◆ TO DO: The answer must be an exact copy of the entries below, with no images in it.

Spatial object tracking data

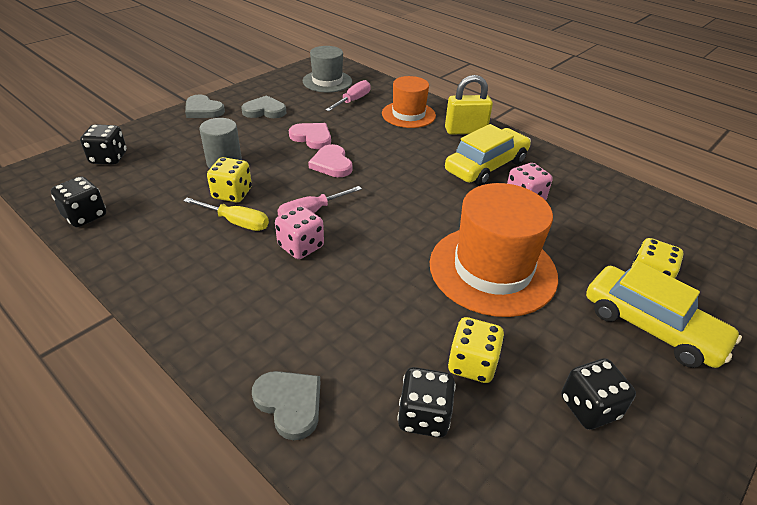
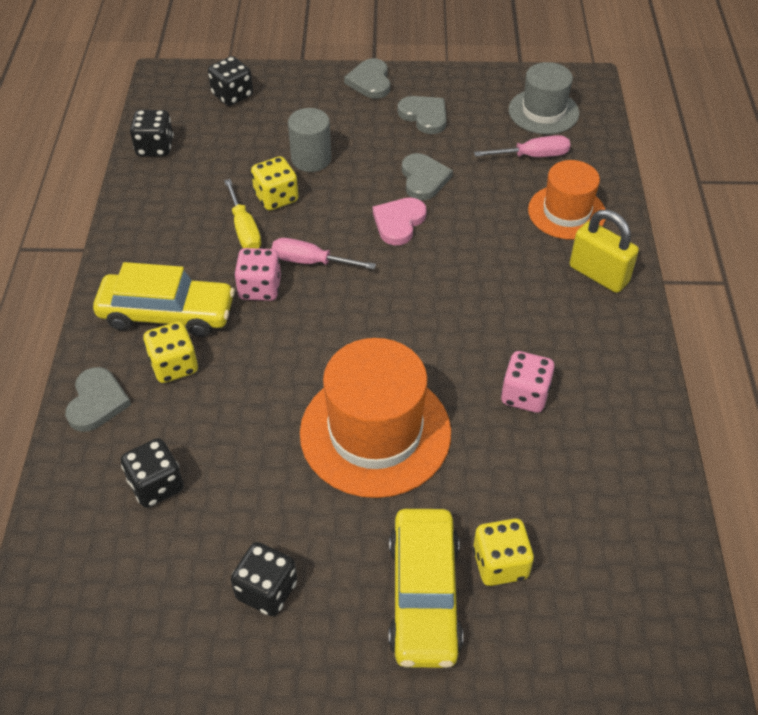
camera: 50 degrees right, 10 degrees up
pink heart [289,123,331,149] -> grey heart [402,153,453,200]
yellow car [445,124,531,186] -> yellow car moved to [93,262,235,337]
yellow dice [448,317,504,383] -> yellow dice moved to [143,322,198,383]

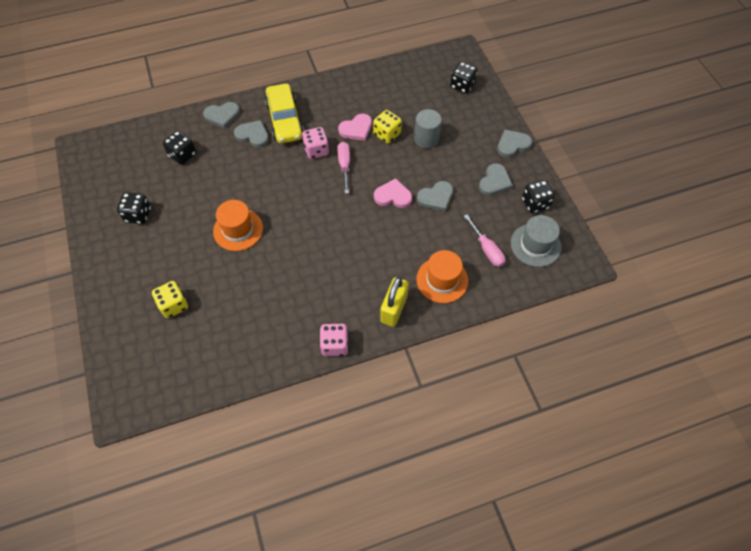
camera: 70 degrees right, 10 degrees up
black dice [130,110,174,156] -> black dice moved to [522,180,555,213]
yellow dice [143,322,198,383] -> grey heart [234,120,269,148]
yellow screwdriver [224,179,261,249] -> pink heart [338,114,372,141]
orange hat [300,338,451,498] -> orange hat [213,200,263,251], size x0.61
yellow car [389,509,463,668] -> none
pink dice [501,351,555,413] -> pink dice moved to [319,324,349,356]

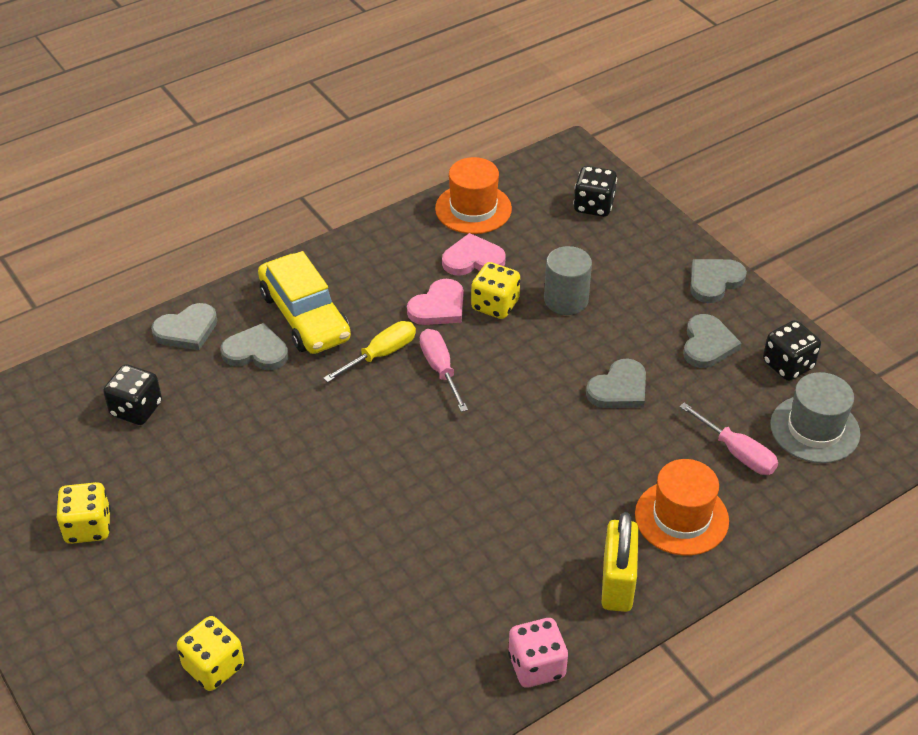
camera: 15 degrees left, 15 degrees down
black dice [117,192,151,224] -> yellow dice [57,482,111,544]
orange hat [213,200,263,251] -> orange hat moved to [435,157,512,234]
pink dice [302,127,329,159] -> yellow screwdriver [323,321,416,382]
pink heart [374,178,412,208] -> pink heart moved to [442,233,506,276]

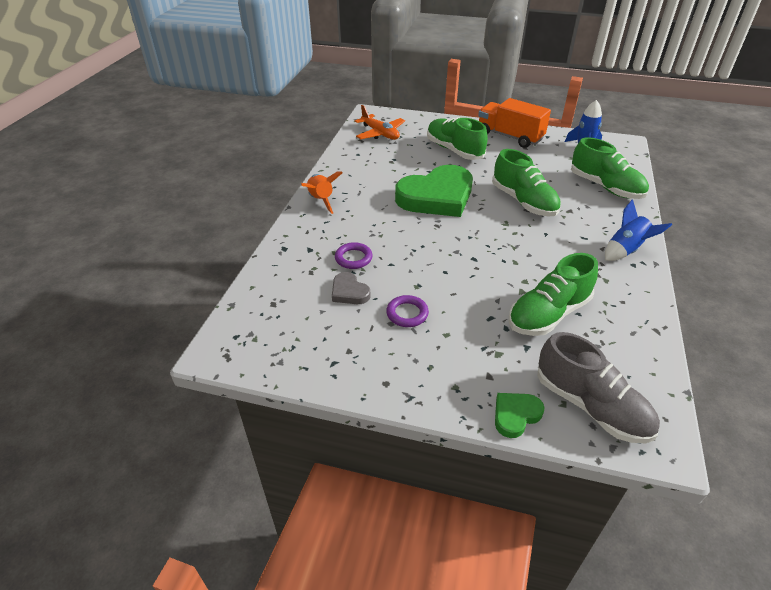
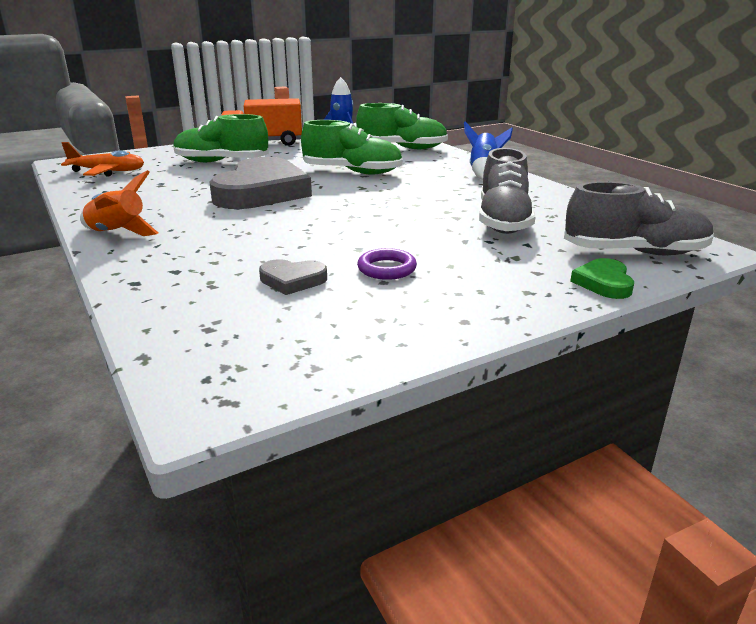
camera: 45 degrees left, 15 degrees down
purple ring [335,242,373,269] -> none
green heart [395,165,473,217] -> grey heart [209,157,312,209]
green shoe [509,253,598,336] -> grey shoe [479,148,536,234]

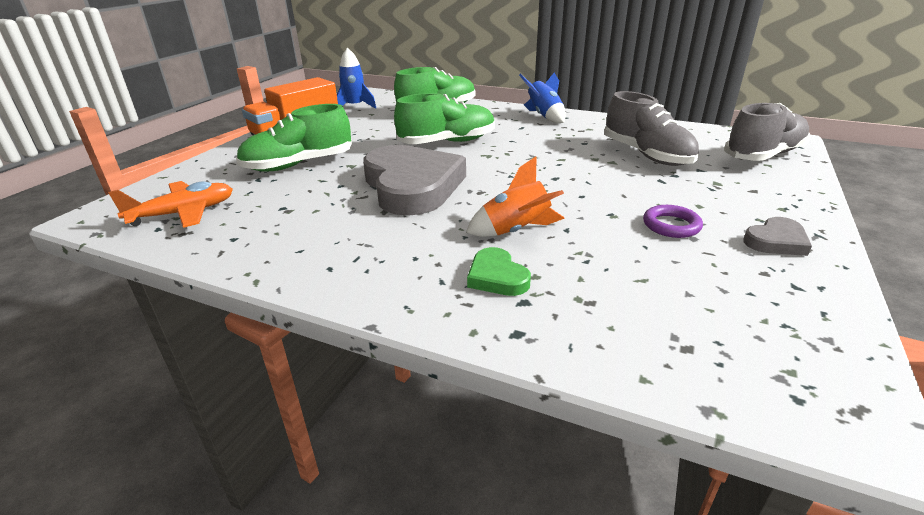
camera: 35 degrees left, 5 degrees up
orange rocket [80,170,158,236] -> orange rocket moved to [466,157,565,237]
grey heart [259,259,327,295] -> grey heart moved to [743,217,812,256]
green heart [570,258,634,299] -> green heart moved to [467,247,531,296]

◆ RESPONSE BOX:
camera: 50 degrees right, 10 degrees up
pink heart [289,123,331,149] -> grey heart [402,153,453,200]
yellow car [445,124,531,186] -> yellow car moved to [93,262,235,337]
yellow dice [448,317,504,383] -> yellow dice moved to [143,322,198,383]

camera: 70 degrees right, 10 degrees up
black dice [130,110,174,156] -> black dice moved to [522,180,555,213]
yellow dice [143,322,198,383] -> grey heart [234,120,269,148]
yellow screwdriver [224,179,261,249] -> pink heart [338,114,372,141]
orange hat [300,338,451,498] -> orange hat [213,200,263,251], size x0.61
yellow car [389,509,463,668] -> none
pink dice [501,351,555,413] -> pink dice moved to [319,324,349,356]

camera: 15 degrees left, 15 degrees down
black dice [117,192,151,224] -> yellow dice [57,482,111,544]
orange hat [213,200,263,251] -> orange hat moved to [435,157,512,234]
pink dice [302,127,329,159] -> yellow screwdriver [323,321,416,382]
pink heart [374,178,412,208] -> pink heart moved to [442,233,506,276]

camera: 45 degrees left, 15 degrees down
purple ring [335,242,373,269] -> none
green heart [395,165,473,217] -> grey heart [209,157,312,209]
green shoe [509,253,598,336] -> grey shoe [479,148,536,234]

camera: 35 degrees left, 5 degrees up
orange rocket [80,170,158,236] -> orange rocket moved to [466,157,565,237]
grey heart [259,259,327,295] -> grey heart moved to [743,217,812,256]
green heart [570,258,634,299] -> green heart moved to [467,247,531,296]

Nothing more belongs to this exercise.